Find and copy every line in the records that includes the string "pear".

*** MATERIAL SHOWN Section Begins ***

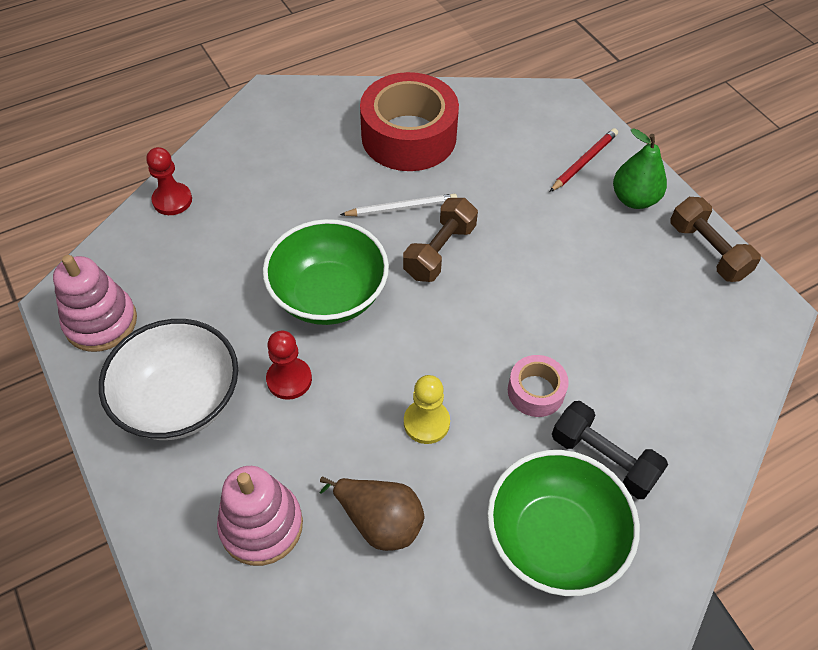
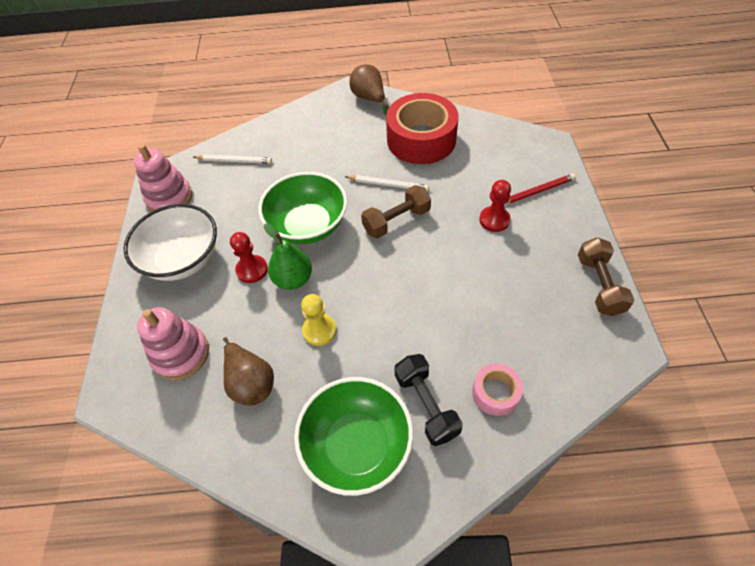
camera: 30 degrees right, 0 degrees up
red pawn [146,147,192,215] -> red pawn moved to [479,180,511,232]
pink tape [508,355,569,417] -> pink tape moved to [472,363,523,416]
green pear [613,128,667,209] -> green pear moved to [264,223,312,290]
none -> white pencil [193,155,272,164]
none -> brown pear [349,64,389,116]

*** MATERIAL SHOWN Section Ends ***
*** MATERIAL SHOWN Section Begins ***

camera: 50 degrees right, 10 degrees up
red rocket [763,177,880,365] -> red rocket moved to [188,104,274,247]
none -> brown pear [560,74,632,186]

*** MATERIAL SHOWN Section Ends ***

- **RESULT OF THE EXERCISE**:
green pear [613,128,667,209] -> green pear moved to [264,223,312,290]
none -> brown pear [349,64,389,116]
none -> brown pear [560,74,632,186]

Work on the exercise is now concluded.